_Directions for this task_.
Below are several records. Retype exactly those lines running from the one with "blue pencil: 5 -> 3" through the one with "turquoise pencil: 9 -> 8", end lines included, and no others.

_Data_.

------------------------------------------------

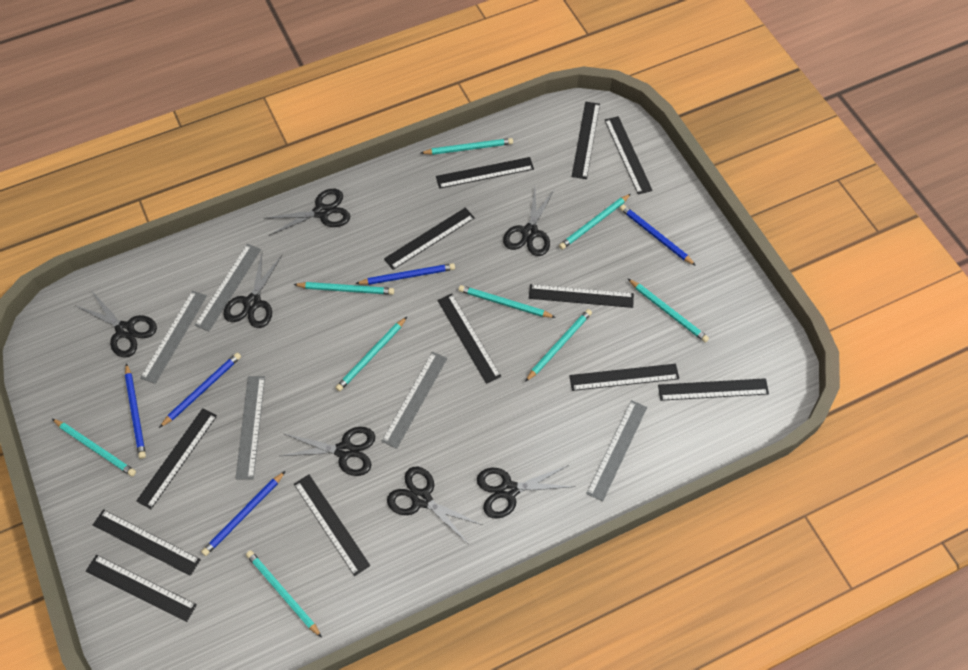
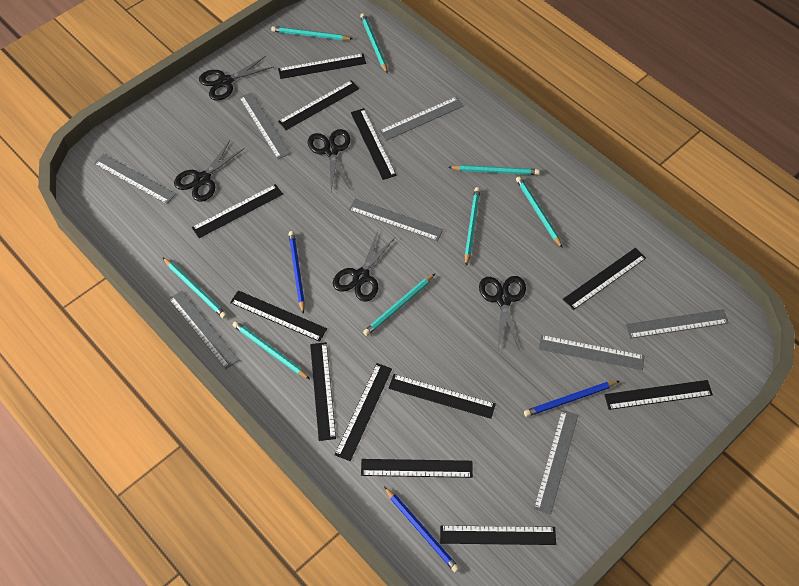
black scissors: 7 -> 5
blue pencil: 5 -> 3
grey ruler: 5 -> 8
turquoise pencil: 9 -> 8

------------------------------------------------

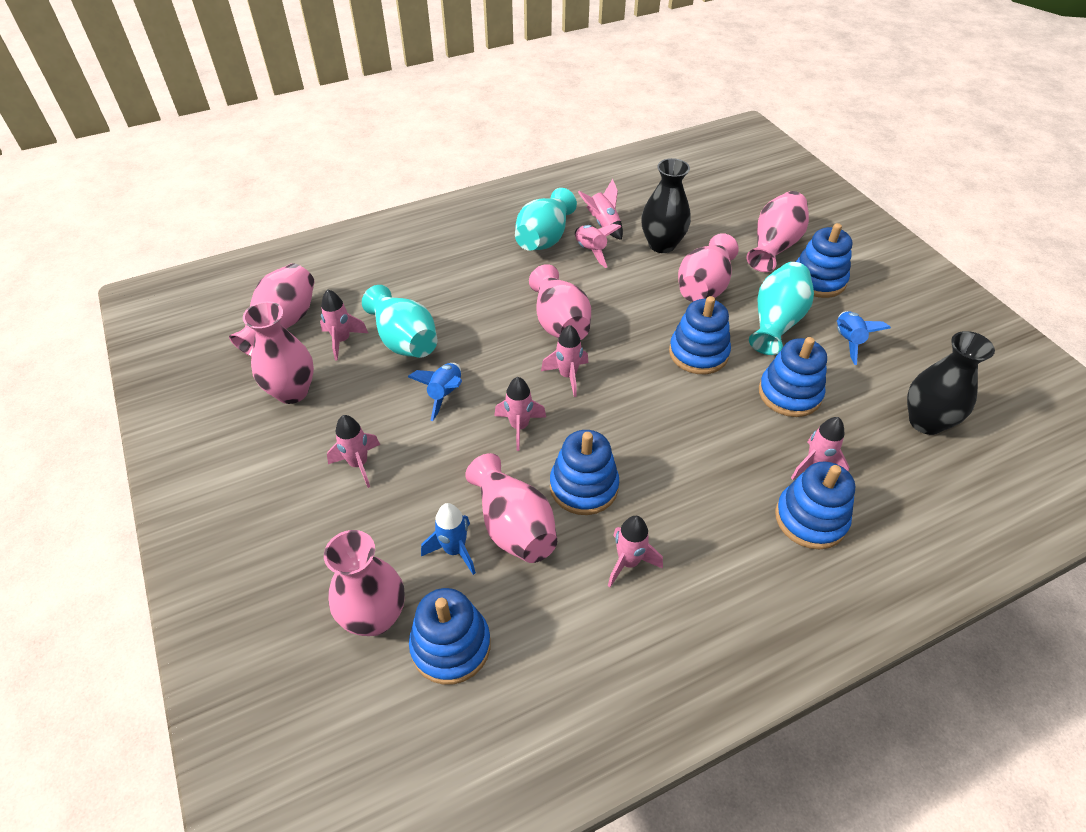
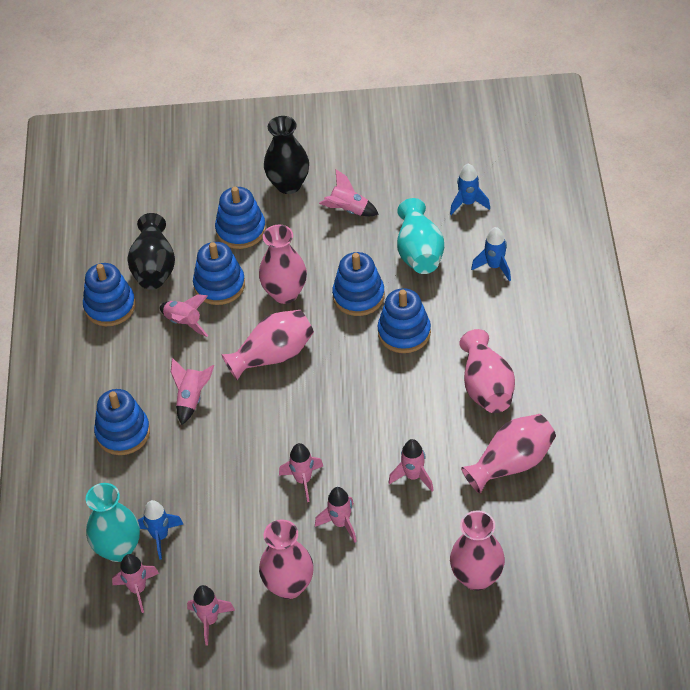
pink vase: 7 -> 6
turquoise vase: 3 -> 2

------------------------------------------------

_Written response_.
blue pencil: 5 -> 3
grey ruler: 5 -> 8
turquoise pencil: 9 -> 8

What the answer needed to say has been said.